■ Exercise details:
Below are the entries. Print only the lines starting at the one with "brown brick F2" and ending at the one with "none -> blue brick A8 level 3", exactly, with no pictures.
++++ Provided material
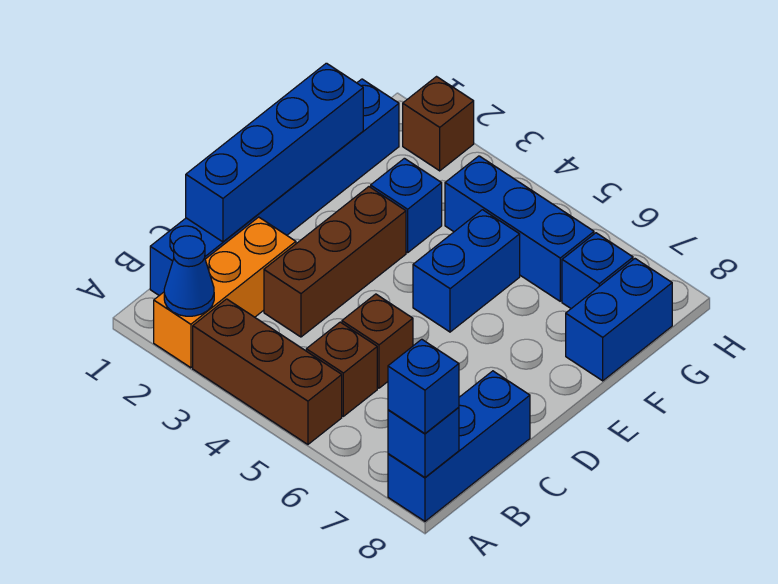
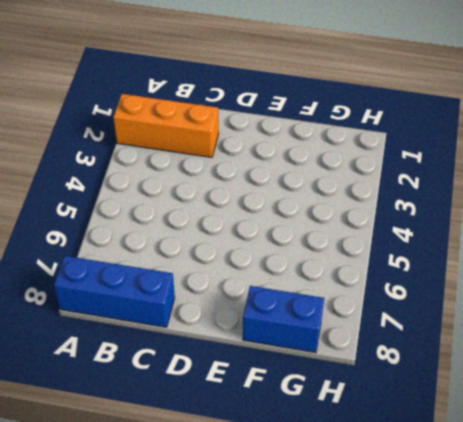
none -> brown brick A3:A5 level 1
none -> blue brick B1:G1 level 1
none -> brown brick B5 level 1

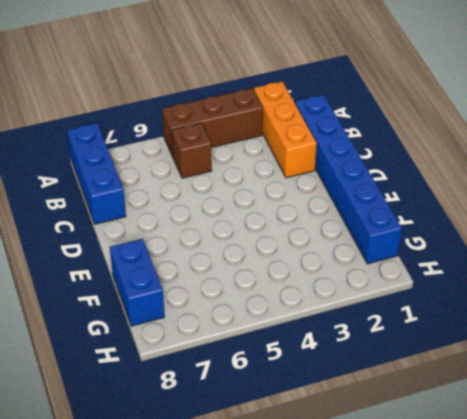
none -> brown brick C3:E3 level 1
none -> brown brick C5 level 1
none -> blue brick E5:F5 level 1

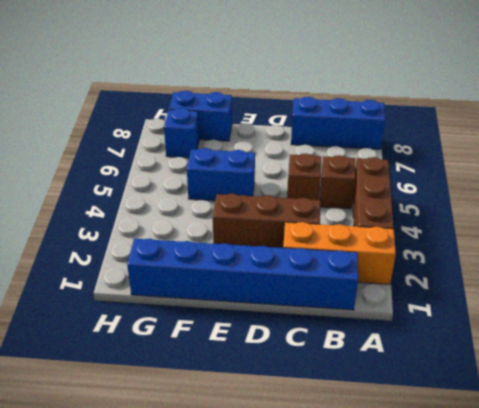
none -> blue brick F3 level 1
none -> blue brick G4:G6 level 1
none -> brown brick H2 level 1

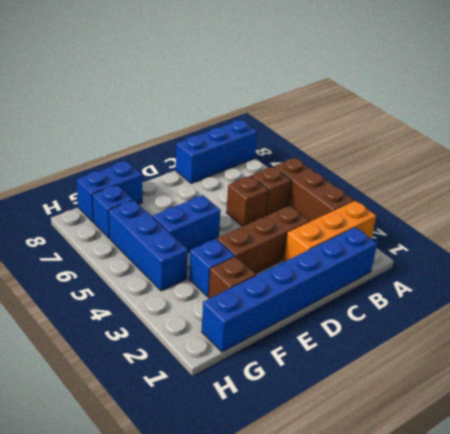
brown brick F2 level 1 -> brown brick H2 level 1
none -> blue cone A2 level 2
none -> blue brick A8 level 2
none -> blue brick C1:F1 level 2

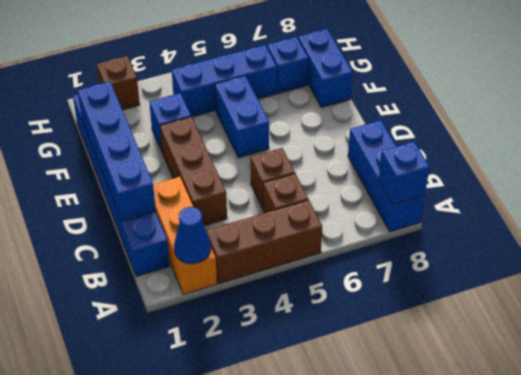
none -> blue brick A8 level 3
++++++++
++++ Provided material
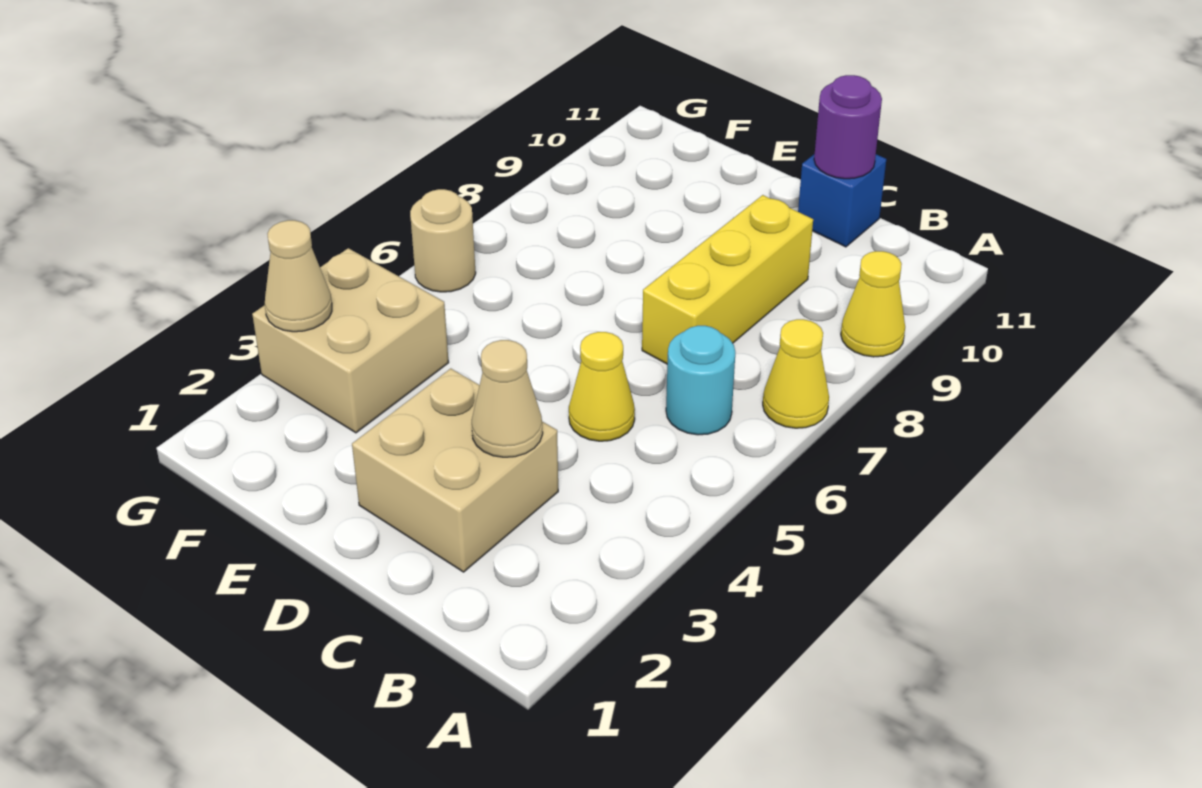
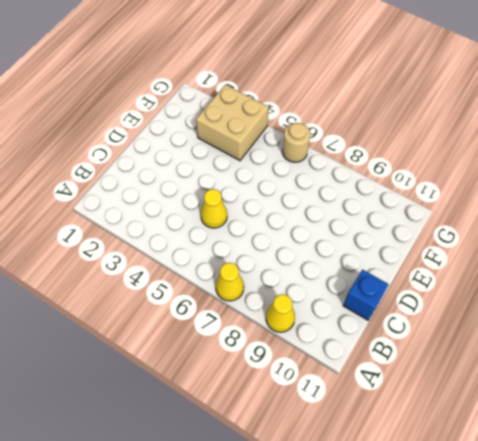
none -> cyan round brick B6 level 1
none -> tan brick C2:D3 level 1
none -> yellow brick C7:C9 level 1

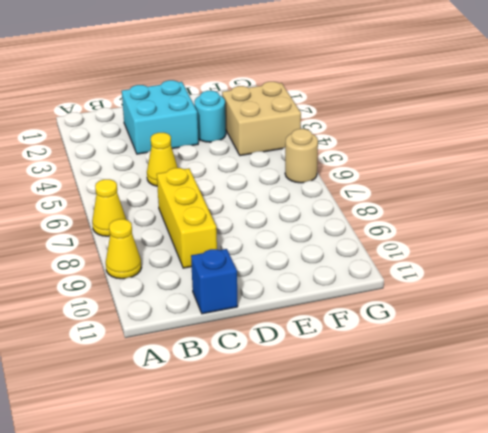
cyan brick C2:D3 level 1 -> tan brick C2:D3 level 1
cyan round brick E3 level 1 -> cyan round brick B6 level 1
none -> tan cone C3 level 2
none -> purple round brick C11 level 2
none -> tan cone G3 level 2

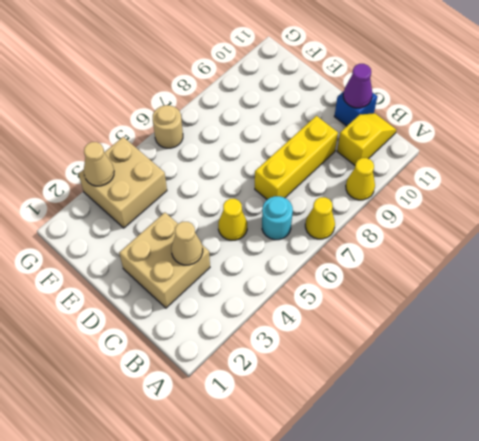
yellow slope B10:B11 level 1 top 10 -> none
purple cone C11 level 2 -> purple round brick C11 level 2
++++++++
■ Output for this exercise:
brown brick F2 level 1 -> brown brick H2 level 1
none -> blue cone A2 level 2
none -> blue brick A8 level 2
none -> blue brick C1:F1 level 2

none -> blue brick A8 level 3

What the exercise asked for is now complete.